Problem requirements:
Could you retype the records below exactly as they appear, skipping any pictures?

== Segment start ==

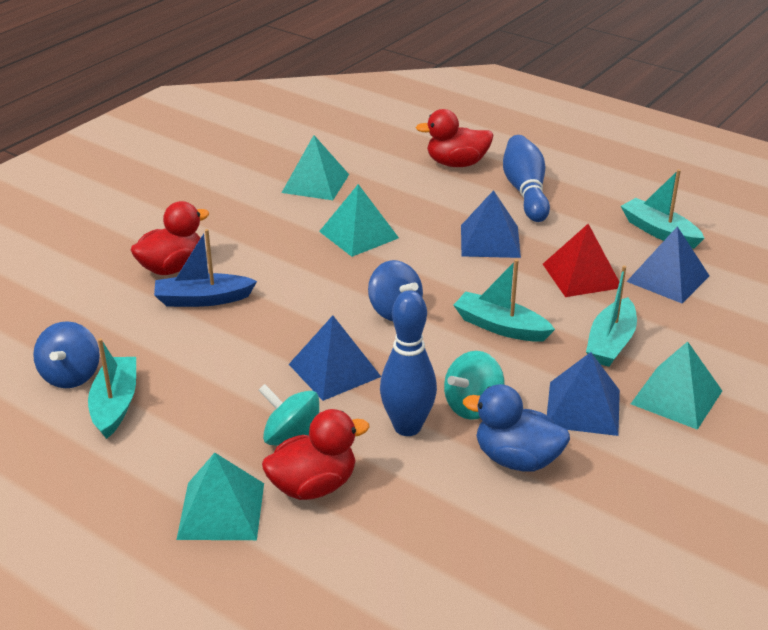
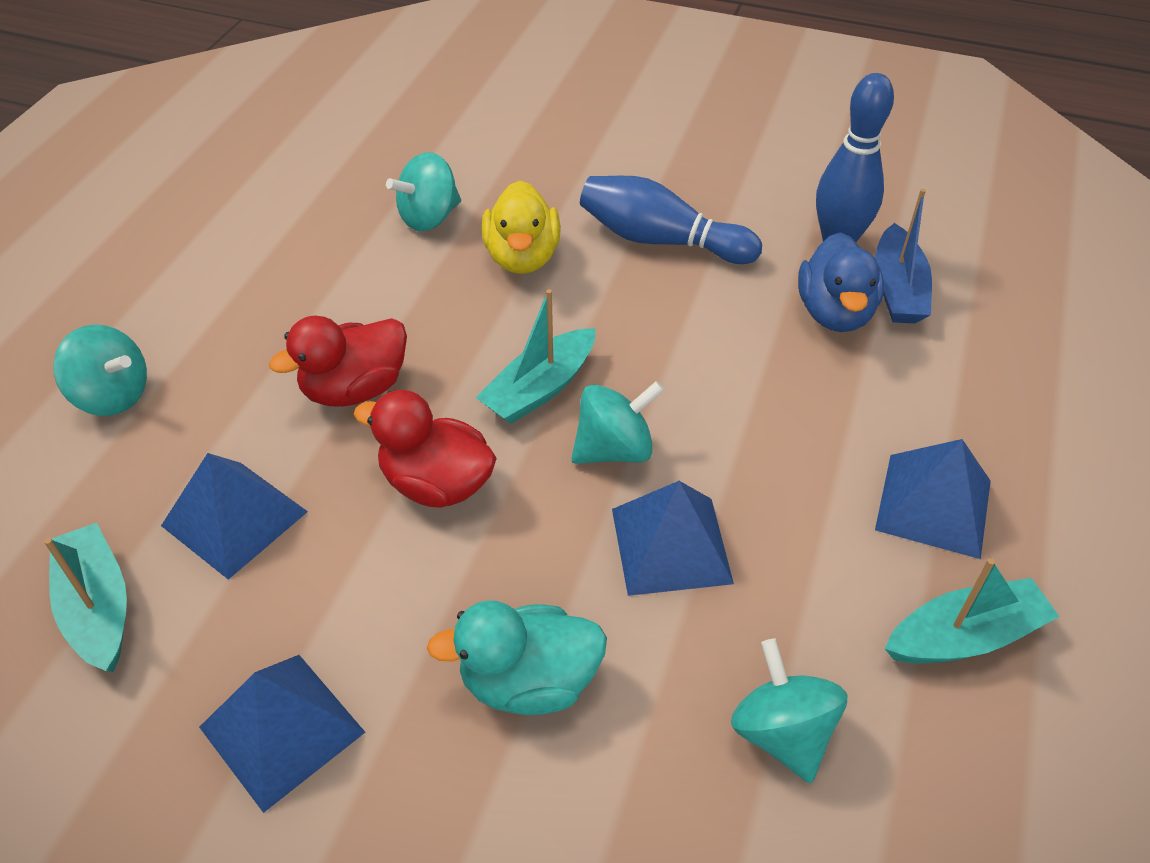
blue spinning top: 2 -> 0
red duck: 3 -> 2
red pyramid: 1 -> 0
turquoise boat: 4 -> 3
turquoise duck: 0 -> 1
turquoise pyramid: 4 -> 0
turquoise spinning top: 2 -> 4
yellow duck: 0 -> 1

== Segment end ==

Response to this exercise:
blue spinning top: 2 -> 0
red duck: 3 -> 2
red pyramid: 1 -> 0
turquoise boat: 4 -> 3
turquoise duck: 0 -> 1
turquoise pyramid: 4 -> 0
turquoise spinning top: 2 -> 4
yellow duck: 0 -> 1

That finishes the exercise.